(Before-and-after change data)
____________

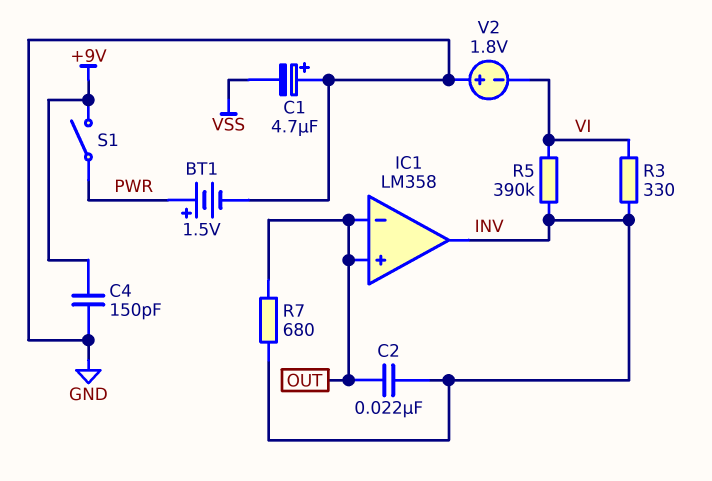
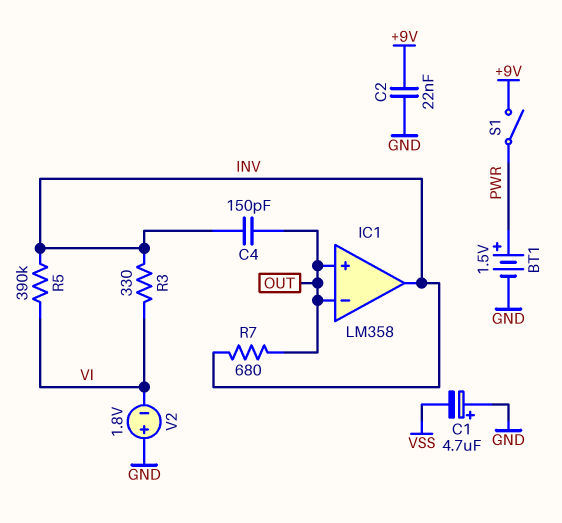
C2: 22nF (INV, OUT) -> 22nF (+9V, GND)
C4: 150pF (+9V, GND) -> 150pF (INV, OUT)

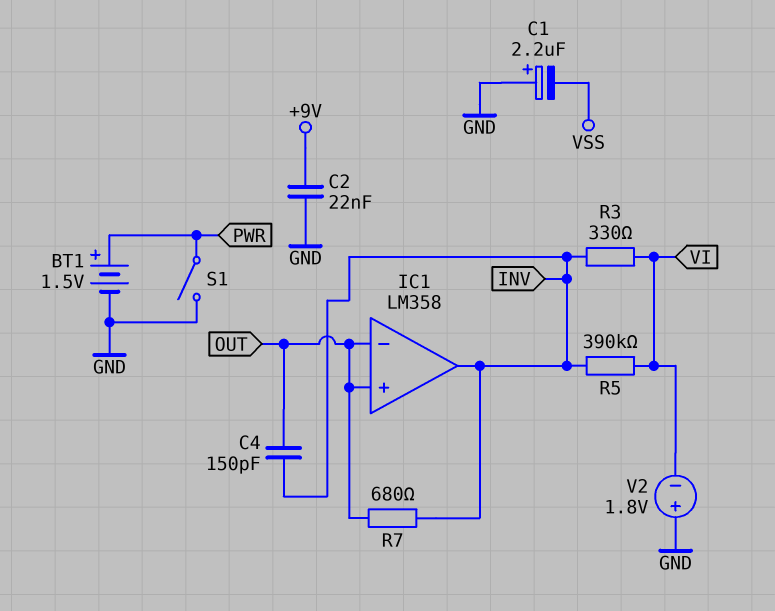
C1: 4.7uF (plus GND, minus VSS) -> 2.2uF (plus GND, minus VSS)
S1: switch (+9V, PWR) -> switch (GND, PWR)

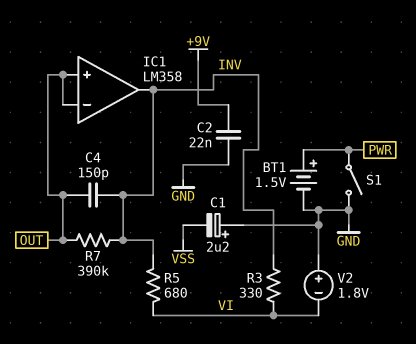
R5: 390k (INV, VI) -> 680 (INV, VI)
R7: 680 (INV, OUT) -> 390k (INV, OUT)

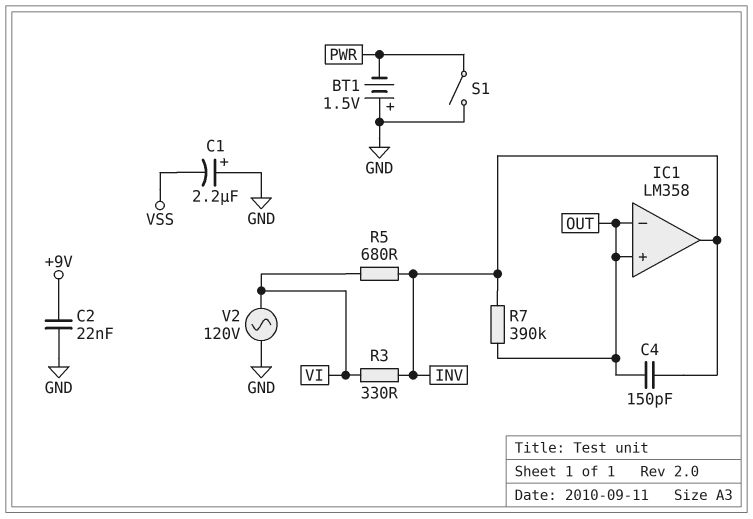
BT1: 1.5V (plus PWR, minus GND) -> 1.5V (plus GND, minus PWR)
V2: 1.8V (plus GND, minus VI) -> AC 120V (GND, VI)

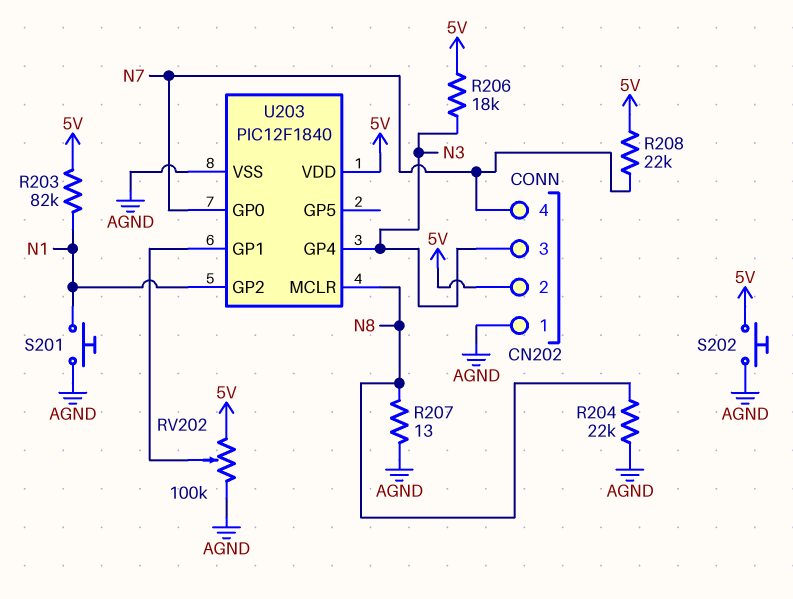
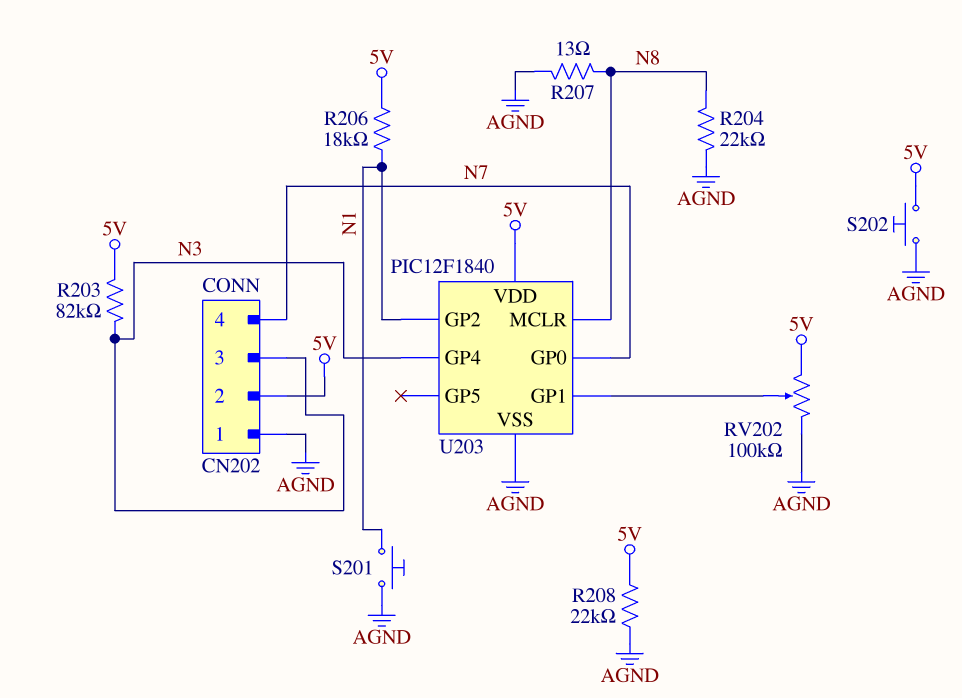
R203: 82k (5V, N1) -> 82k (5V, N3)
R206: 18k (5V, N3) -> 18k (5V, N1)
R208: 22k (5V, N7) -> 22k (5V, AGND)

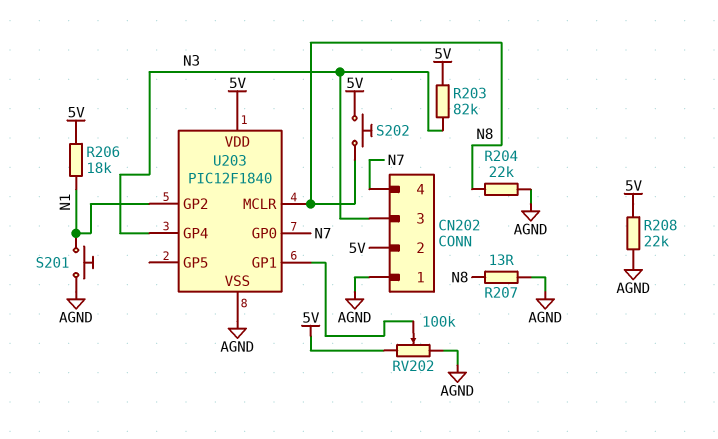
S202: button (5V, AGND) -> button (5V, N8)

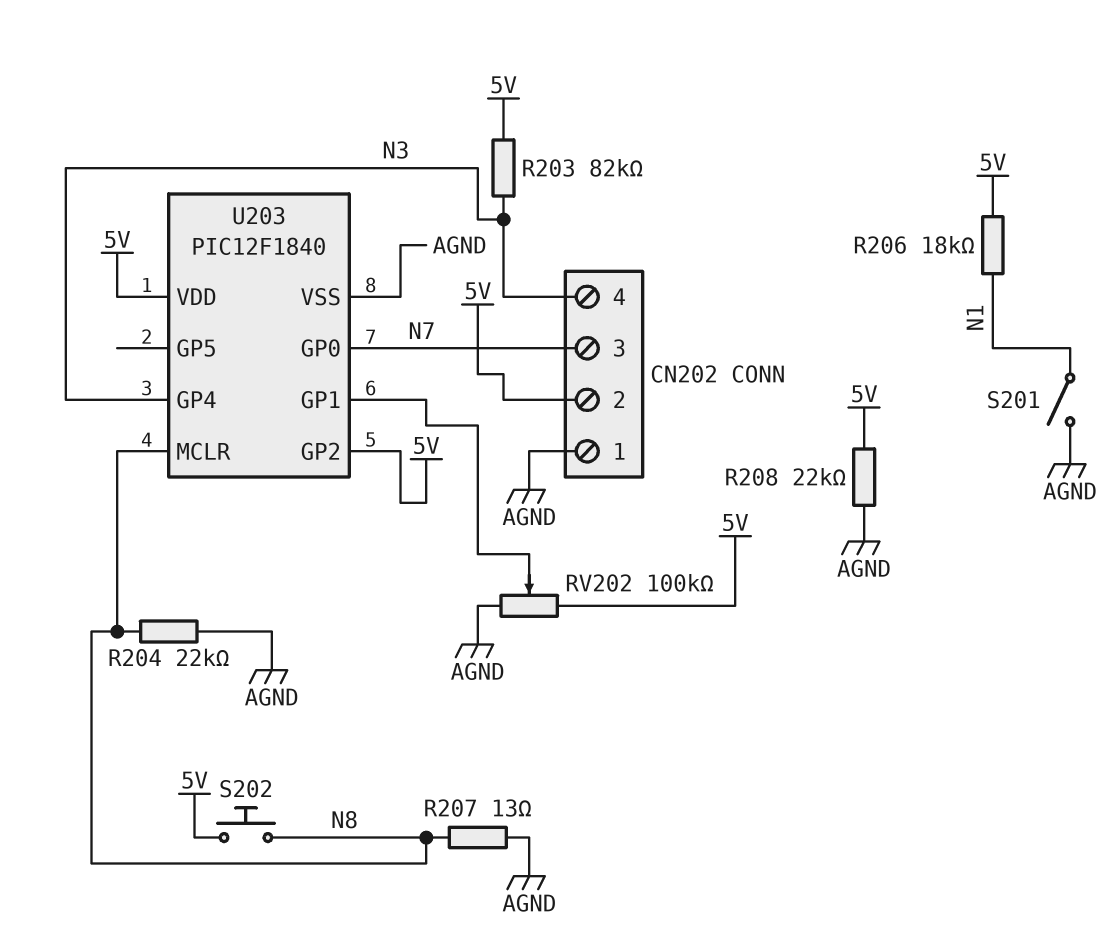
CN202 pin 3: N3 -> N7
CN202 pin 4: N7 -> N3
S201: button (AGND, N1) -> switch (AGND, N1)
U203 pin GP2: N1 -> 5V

____________

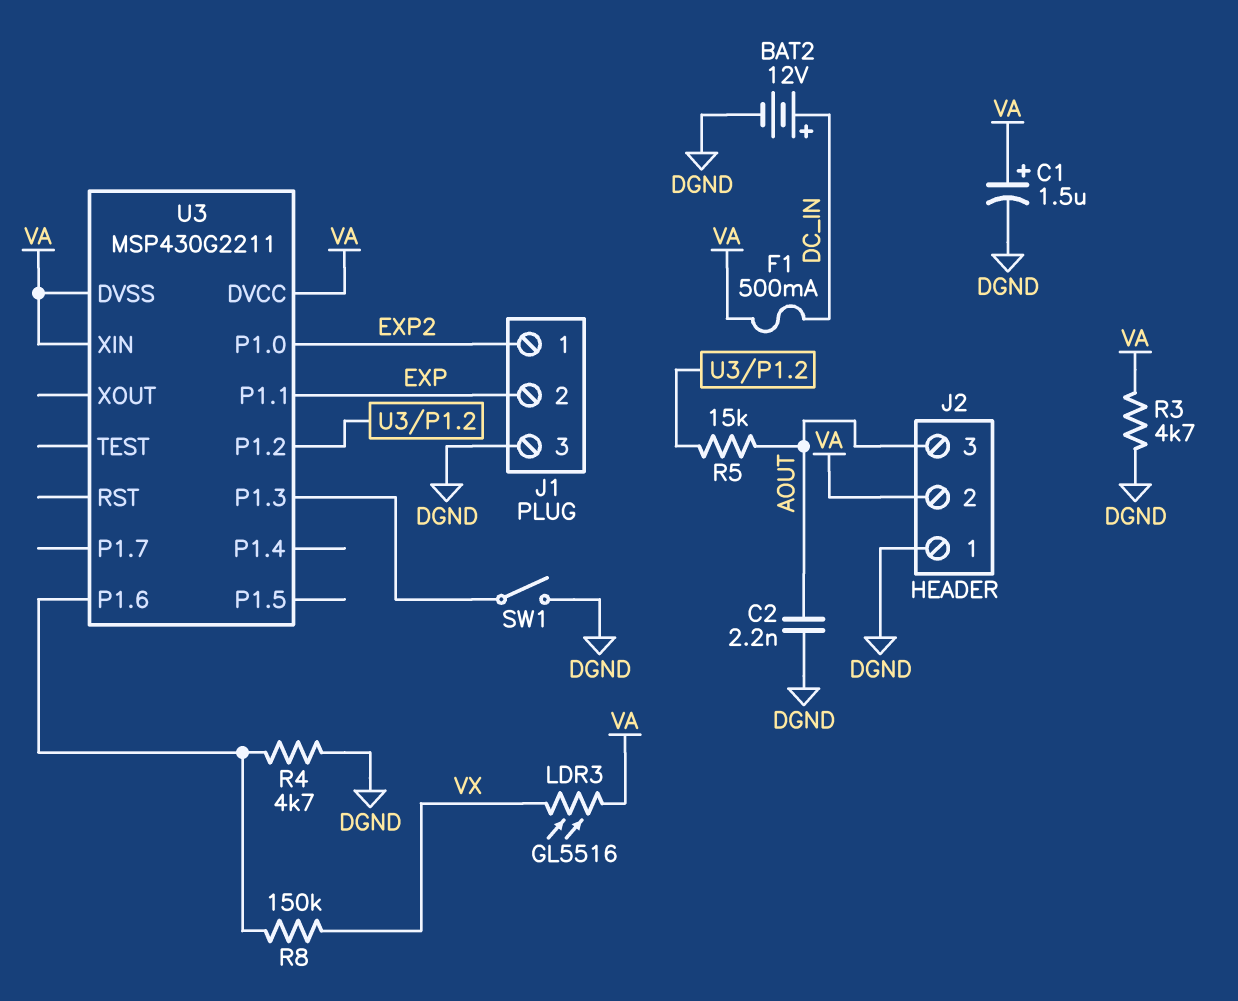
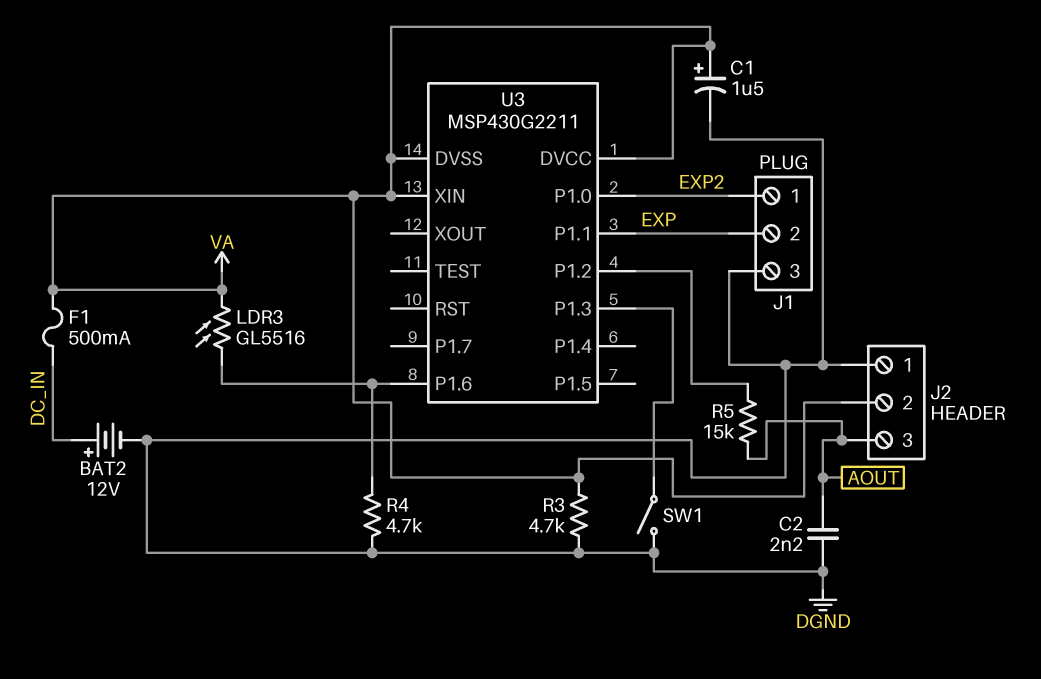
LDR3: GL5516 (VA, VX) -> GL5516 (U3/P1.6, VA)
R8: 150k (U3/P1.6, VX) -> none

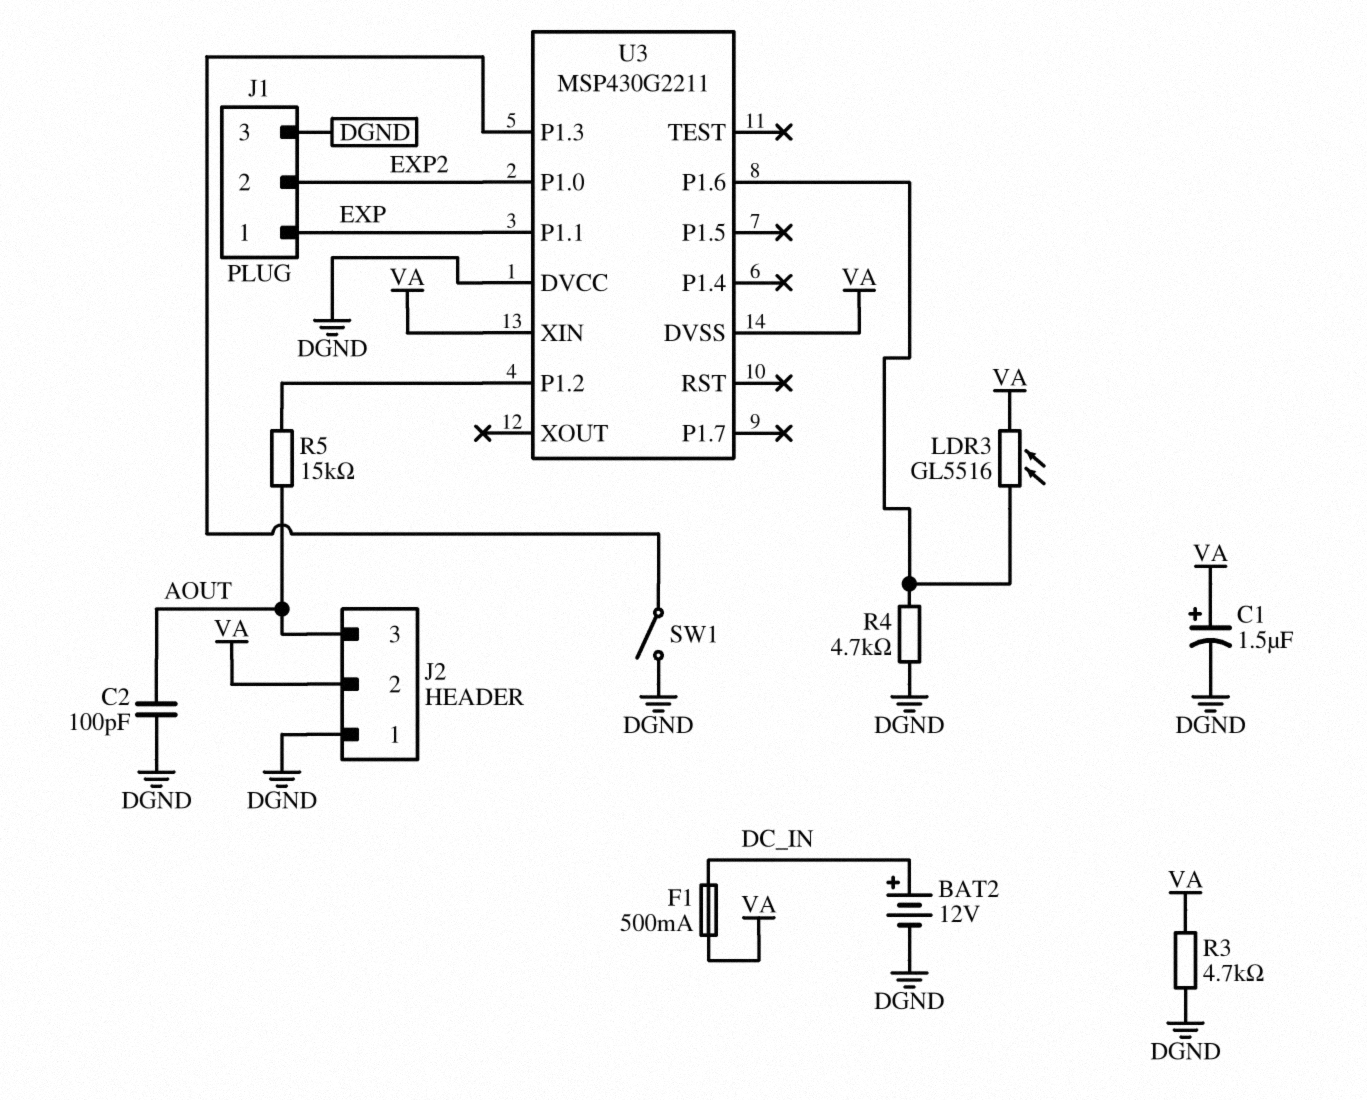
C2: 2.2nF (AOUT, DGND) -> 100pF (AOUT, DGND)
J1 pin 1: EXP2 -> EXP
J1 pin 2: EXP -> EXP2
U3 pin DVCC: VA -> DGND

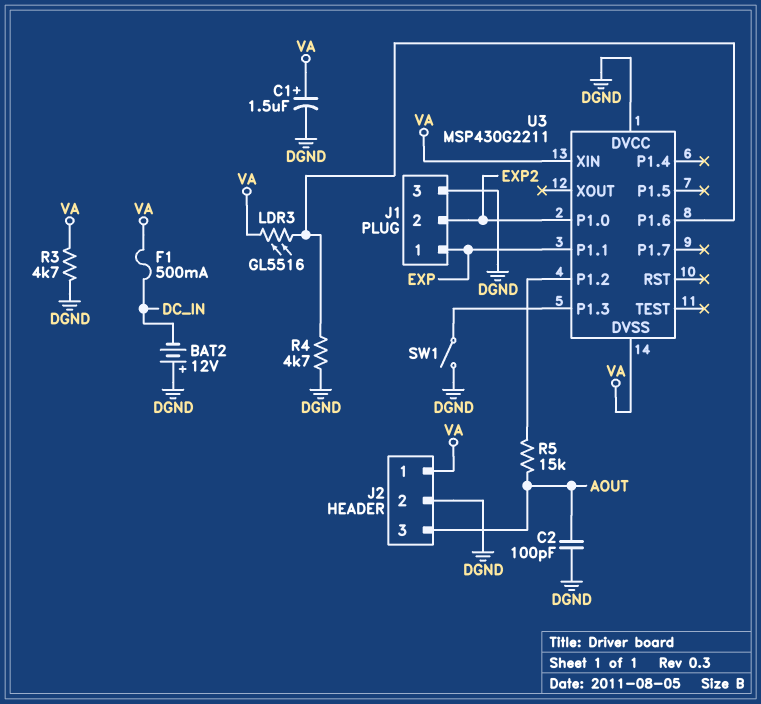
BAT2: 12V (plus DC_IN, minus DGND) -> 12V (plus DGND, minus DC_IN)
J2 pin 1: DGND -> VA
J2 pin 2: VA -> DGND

____________

Would you copy out, exactly and with no pictures, only the lines above from the one that contains "C2: 22nF (INV, OUT) -> 22nF (+9V, GND)" through the one that contains "R208: 22k (5V, N7) -> 22k (5V, AGND)"?

## TASK OUTPUT
C2: 22nF (INV, OUT) -> 22nF (+9V, GND)
C4: 150pF (+9V, GND) -> 150pF (INV, OUT)

C1: 4.7uF (plus GND, minus VSS) -> 2.2uF (plus GND, minus VSS)
S1: switch (+9V, PWR) -> switch (GND, PWR)

R5: 390k (INV, VI) -> 680 (INV, VI)
R7: 680 (INV, OUT) -> 390k (INV, OUT)

BT1: 1.5V (plus PWR, minus GND) -> 1.5V (plus GND, minus PWR)
V2: 1.8V (plus GND, minus VI) -> AC 120V (GND, VI)

R203: 82k (5V, N1) -> 82k (5V, N3)
R206: 18k (5V, N3) -> 18k (5V, N1)
R208: 22k (5V, N7) -> 22k (5V, AGND)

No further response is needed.